Task goal: Find each line in the material below that contains the word "click", and copy those lines out in full.

Data supplied:
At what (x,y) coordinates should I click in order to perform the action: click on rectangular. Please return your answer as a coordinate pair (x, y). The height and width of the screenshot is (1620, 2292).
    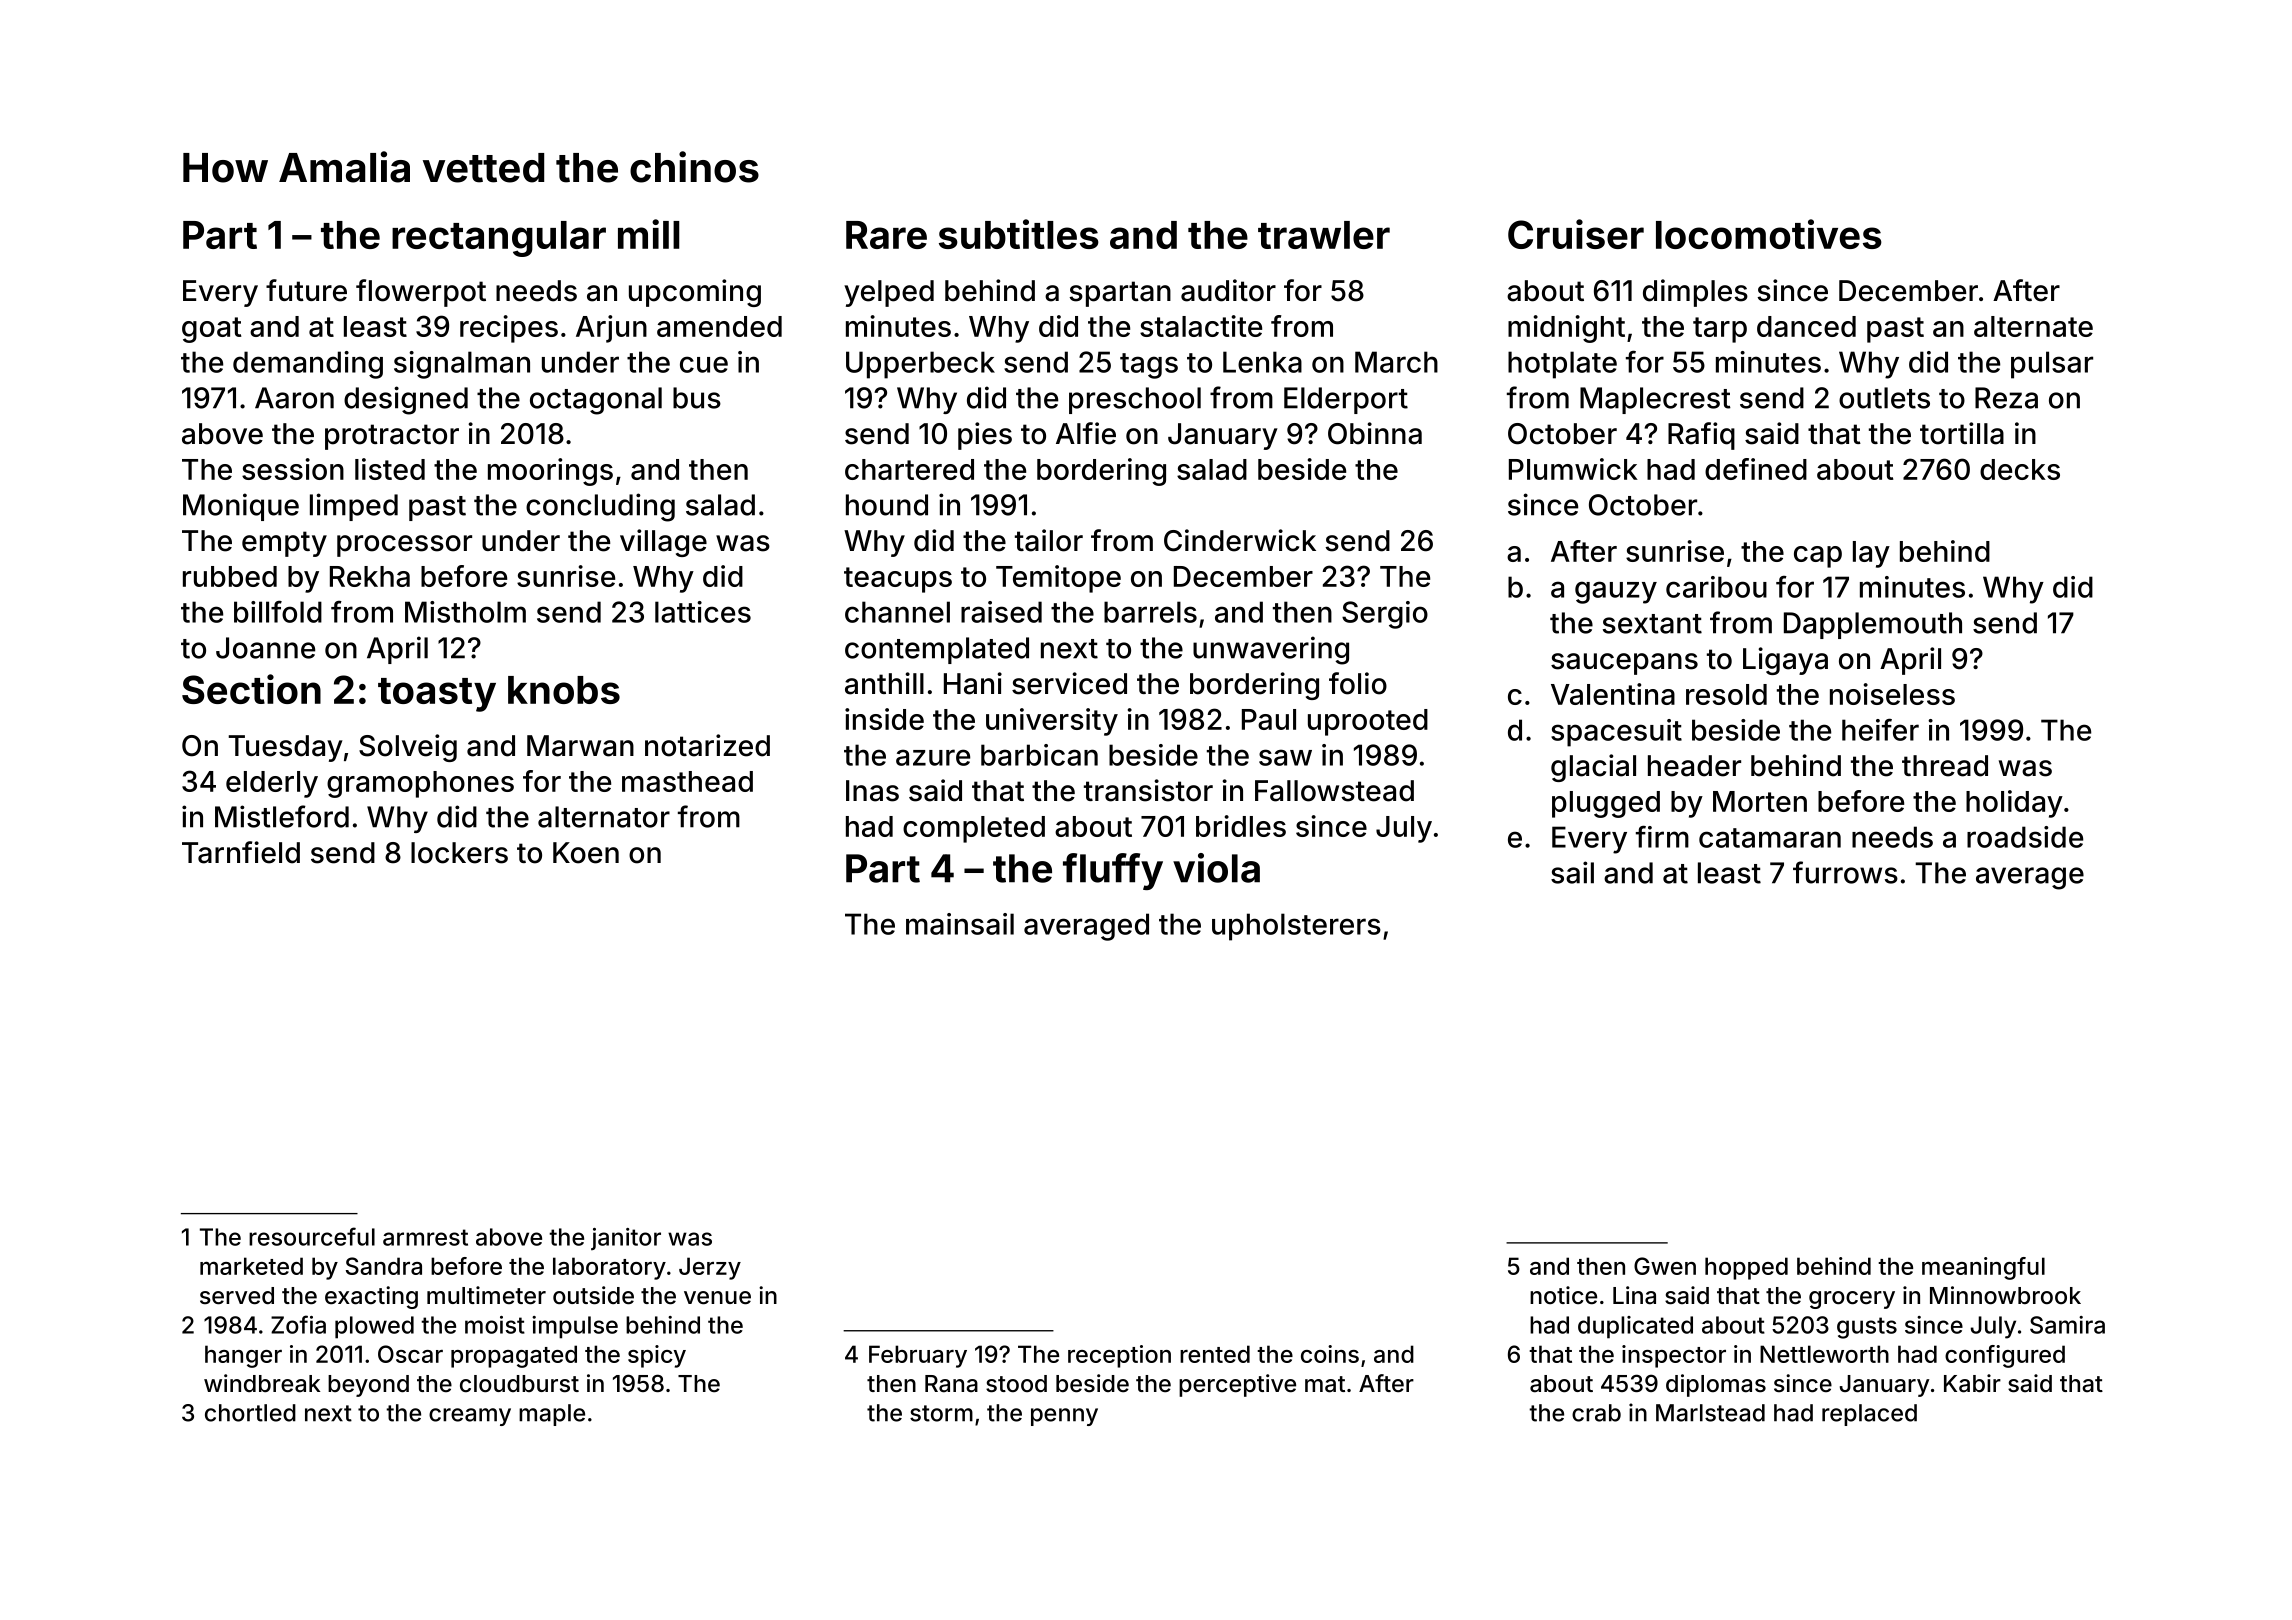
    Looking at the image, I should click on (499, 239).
---
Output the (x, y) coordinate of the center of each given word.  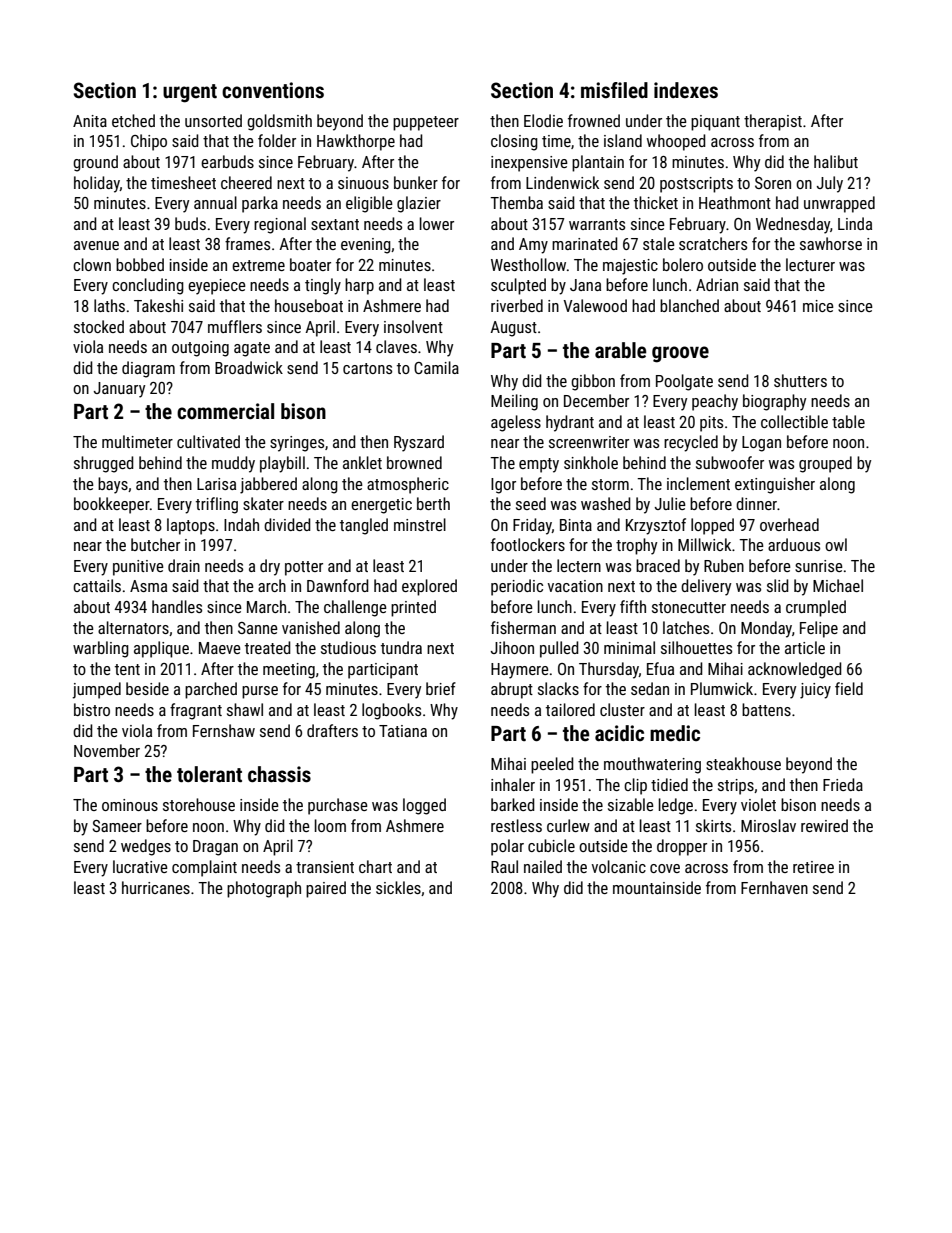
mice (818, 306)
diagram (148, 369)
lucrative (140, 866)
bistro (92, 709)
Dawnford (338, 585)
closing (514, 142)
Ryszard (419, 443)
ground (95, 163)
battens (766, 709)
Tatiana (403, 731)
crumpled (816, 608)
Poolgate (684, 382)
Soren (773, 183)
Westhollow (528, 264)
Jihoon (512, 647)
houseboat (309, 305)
==
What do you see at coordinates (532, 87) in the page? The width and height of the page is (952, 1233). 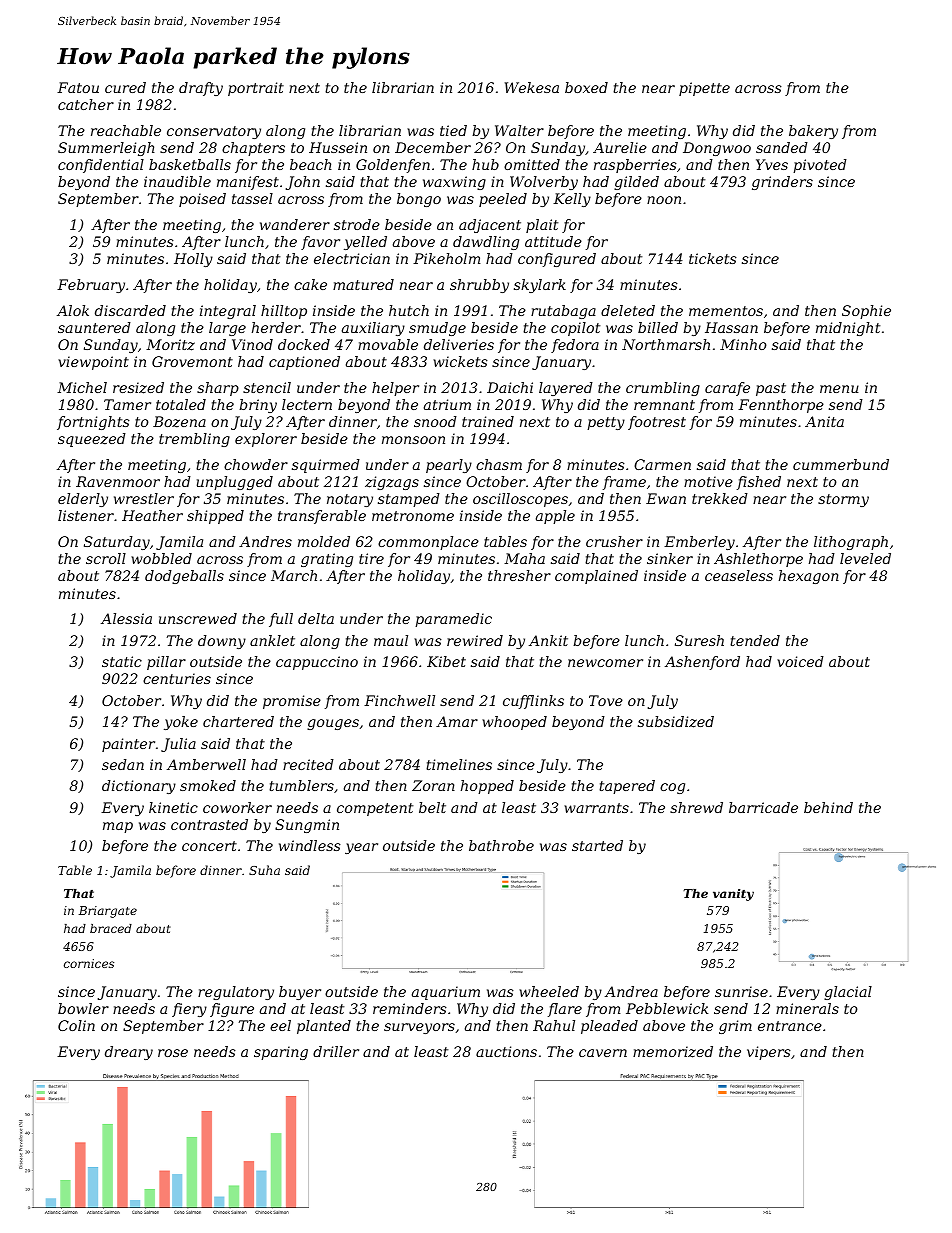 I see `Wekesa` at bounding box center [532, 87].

Result of this task:
At what (x,y) coordinates should I click in order to perform the action: click on rectangular. Please return your answer as a coordinate pair (x, y). The height and width of the screenshot is (1620, 2292).
    Looking at the image, I should click on (499, 239).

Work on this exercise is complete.